● **ACTIVITY**
Print exactly the lines from the one that contains "IC3: XOR 74LS86" through the final line of the entries below, both included, and nothing else; omit the pictures.

________________

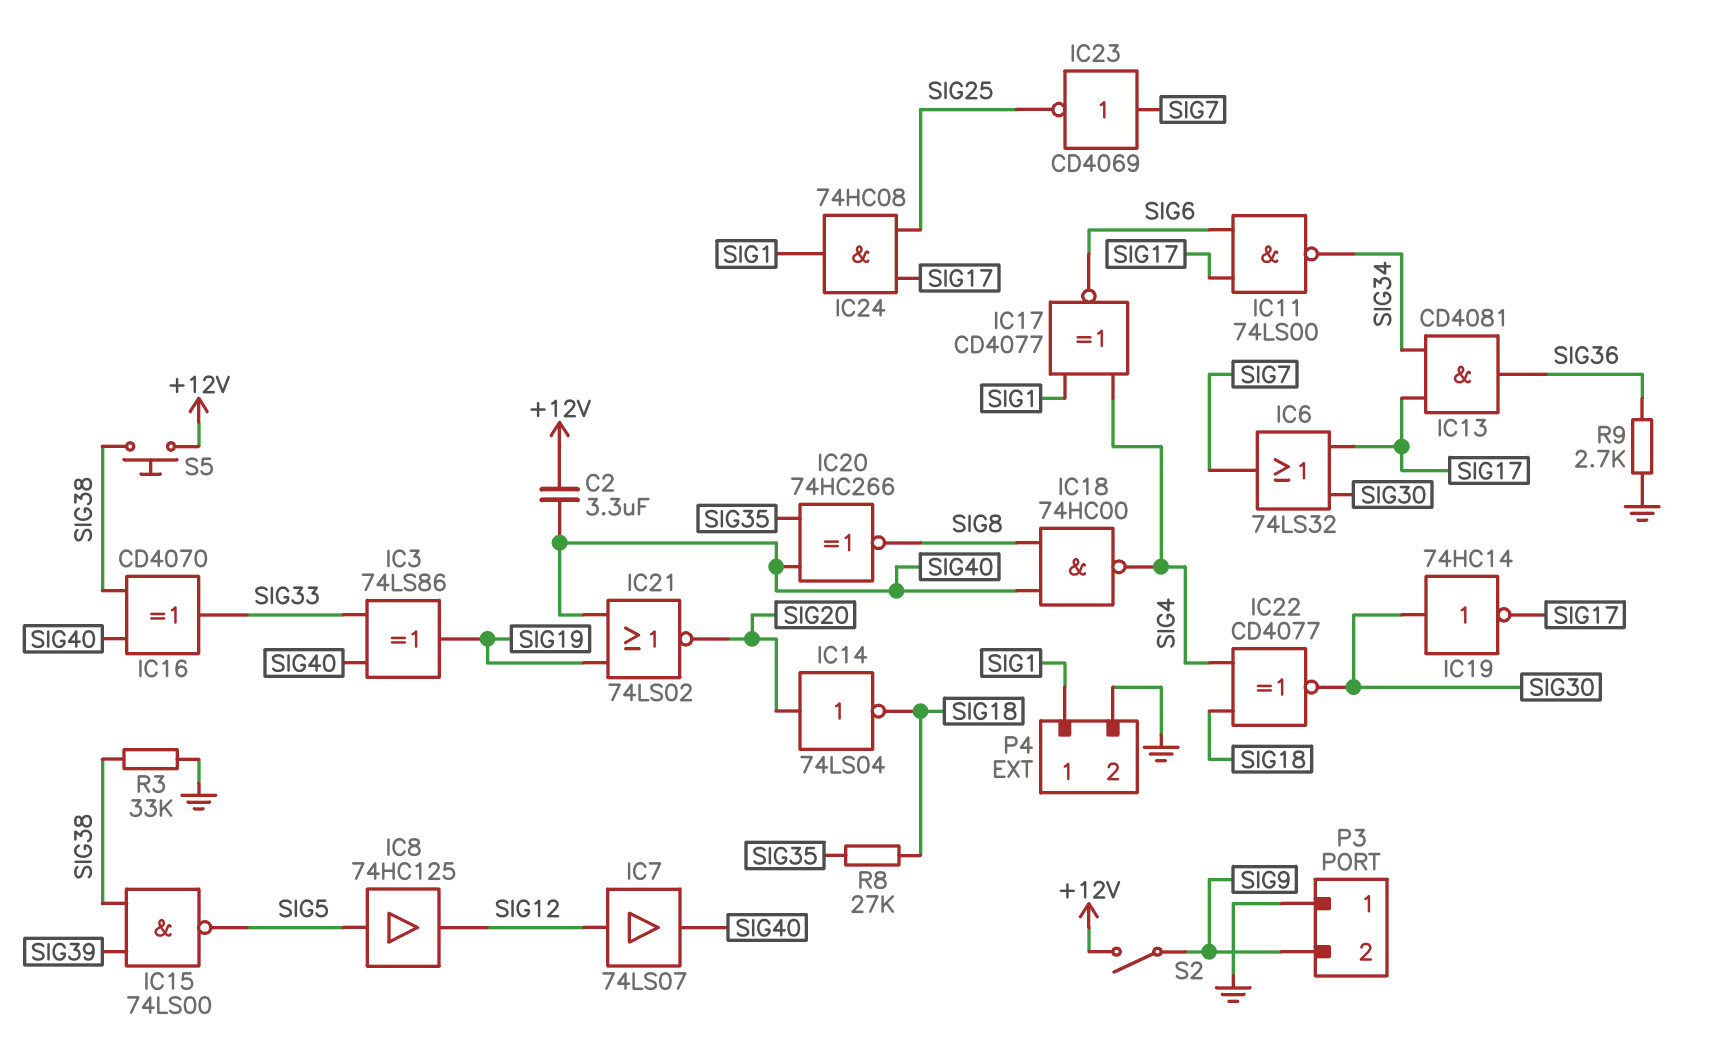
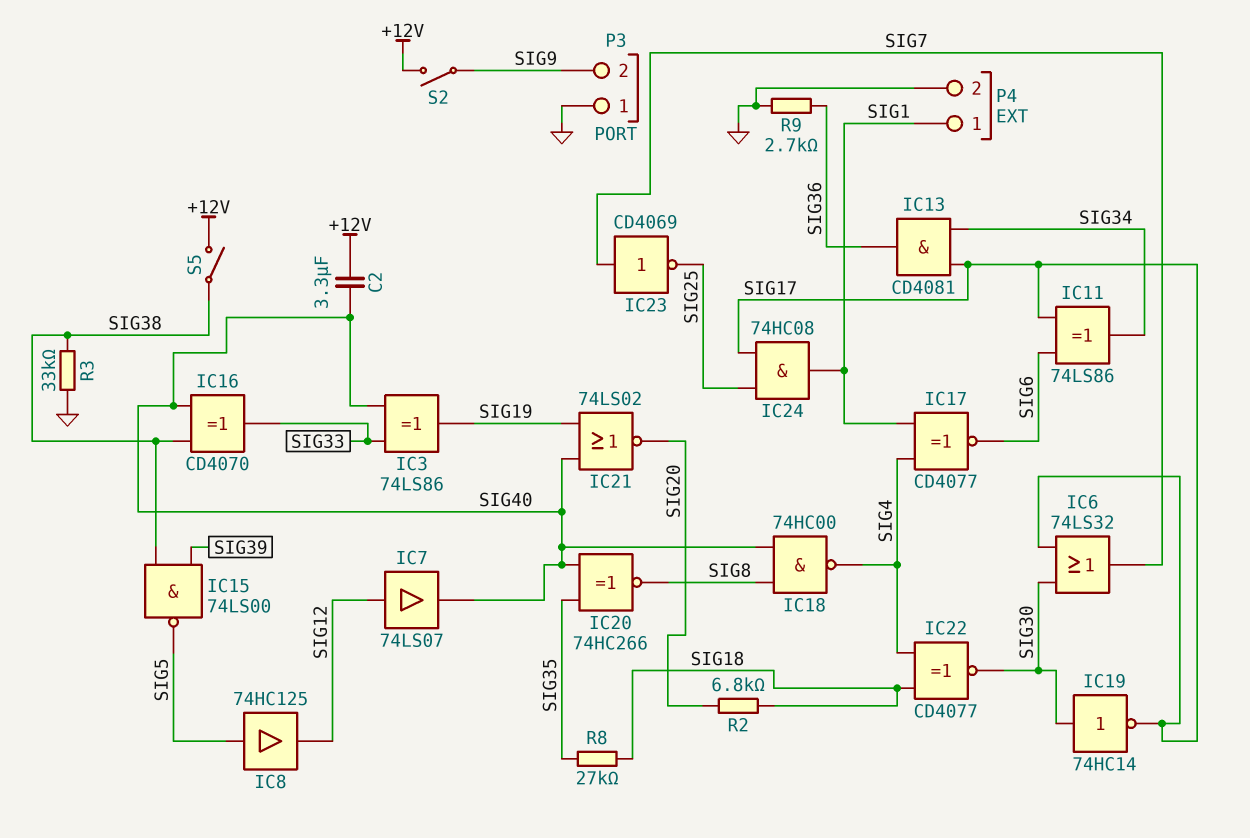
IC11: NAND 74LS00 (in SIG6, in SIG17, out SIG34) -> XOR 74LS86 (in SIG6, in SIG17, out SIG34)
IC14: NOT 74LS04 (in SIG20, out SIG18) -> none
R2: none -> 6.8k (SIG18, SIG20)
S5: button (+12V, SIG38) -> switch (+12V, SIG38)

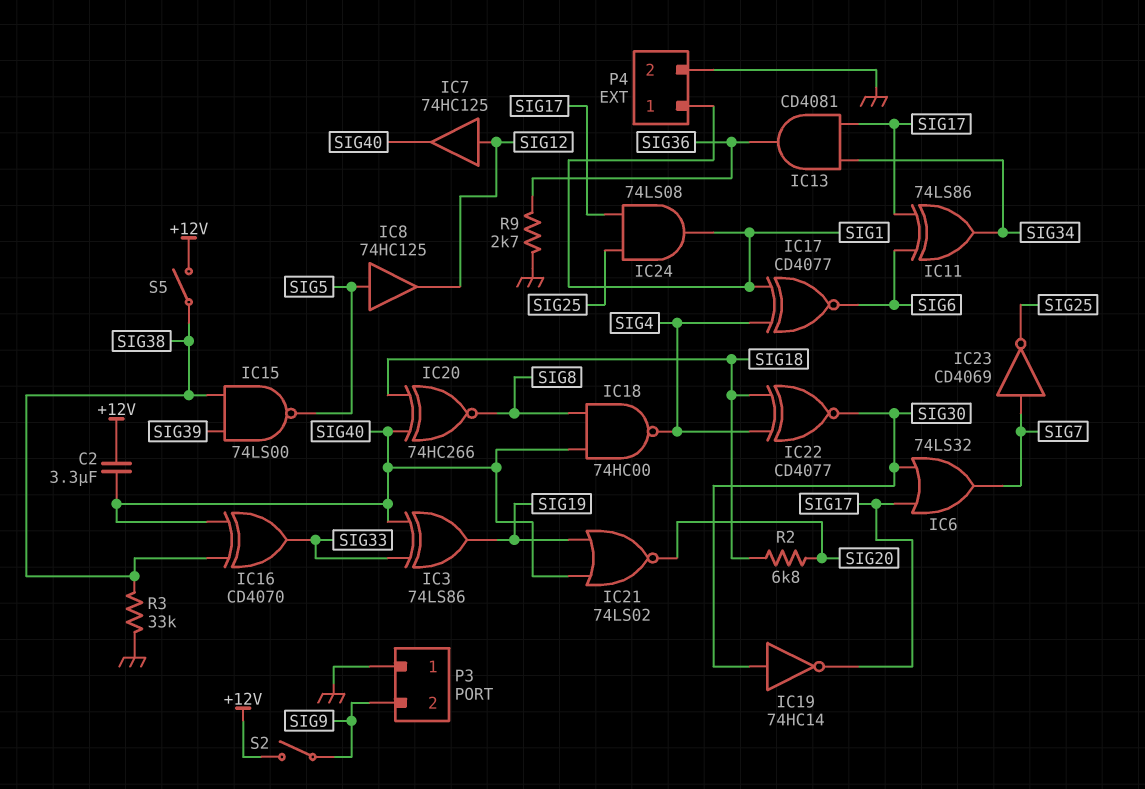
IC7: buffer 74LS07 (in SIG12, out SIG40) -> buffer 74HC125 (in SIG12, out SIG40)
IC20: XNOR 74HC266 (in SIG35, in SIG40, out SIG8) -> XNOR 74HC266 (in SIG18, in SIG40, out SIG8)
IC24: AND 74HC08 (in SIG17, in SIG25, out SIG1) -> AND 74LS08 (in SIG17, in SIG25, out SIG1)
R8: 27k (SIG18, SIG35) -> none

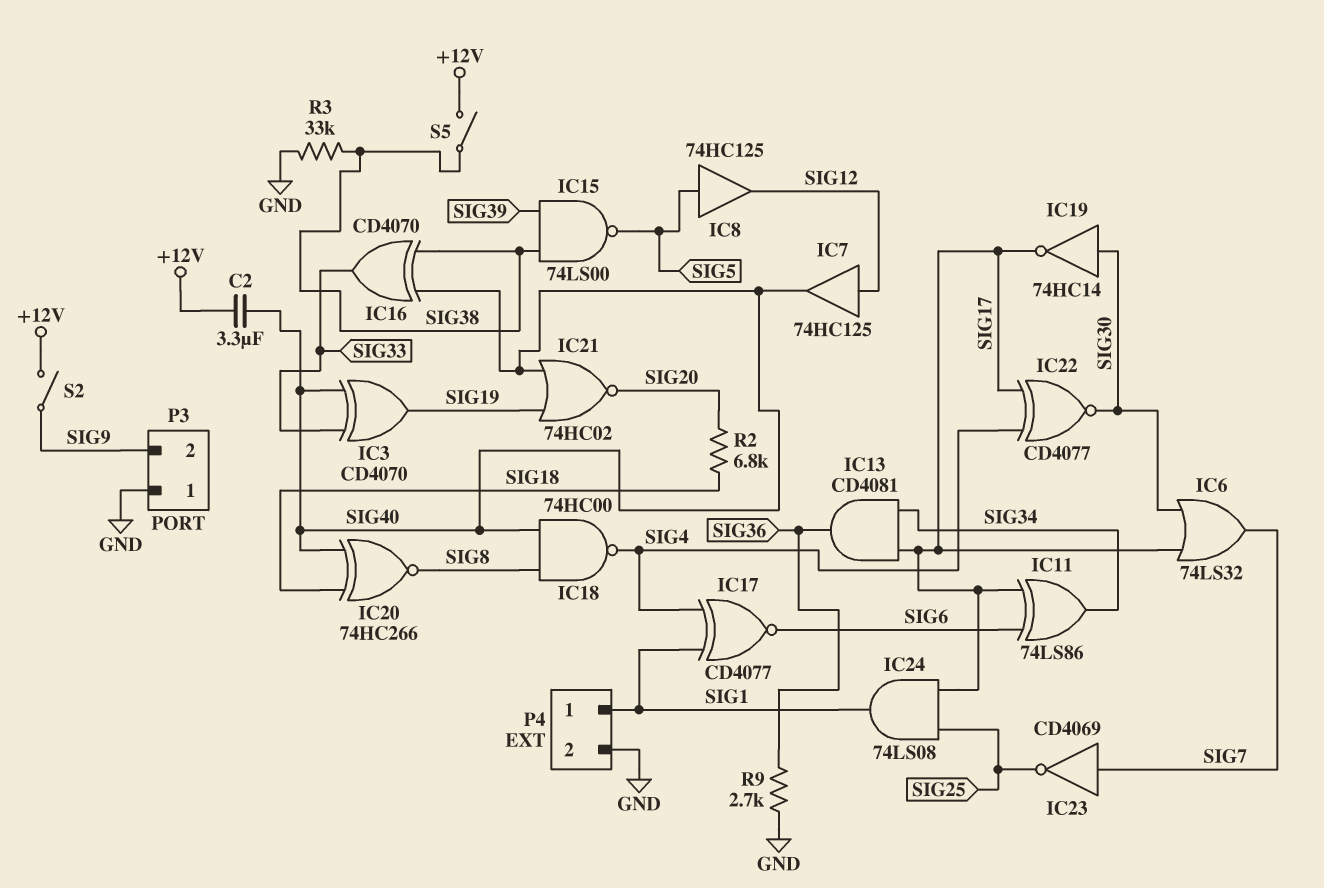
IC3: XOR 74LS86 (in SIG33, in SIG40, out SIG19) -> XOR CD4070 (in SIG33, in SIG40, out SIG19)
IC21: NOR 74LS02 (in SIG19, in SIG40, out SIG20) -> NOR 74HC02 (in SIG19, in SIG40, out SIG20)
IC22: XNOR CD4077 (in SIG4, in SIG18, out SIG30) -> XNOR CD4077 (in SIG4, in SIG17, out SIG30)

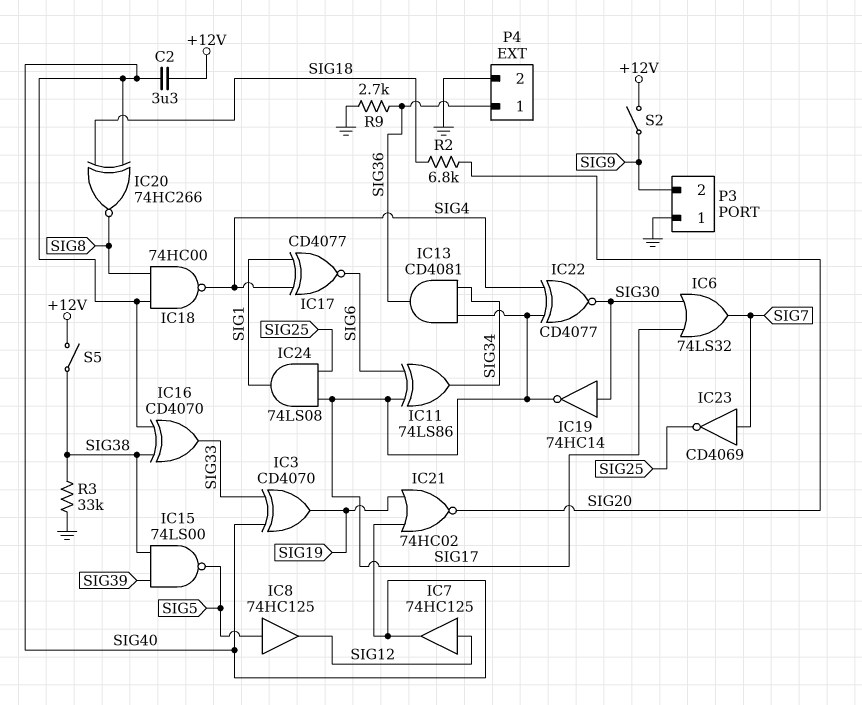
P4 pin 1: SIG1 -> SIG36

________________

● **OUTPUT FOR THIS TASK**
IC3: XOR 74LS86 (in SIG33, in SIG40, out SIG19) -> XOR CD4070 (in SIG33, in SIG40, out SIG19)
IC21: NOR 74LS02 (in SIG19, in SIG40, out SIG20) -> NOR 74HC02 (in SIG19, in SIG40, out SIG20)
IC22: XNOR CD4077 (in SIG4, in SIG18, out SIG30) -> XNOR CD4077 (in SIG4, in SIG17, out SIG30)

P4 pin 1: SIG1 -> SIG36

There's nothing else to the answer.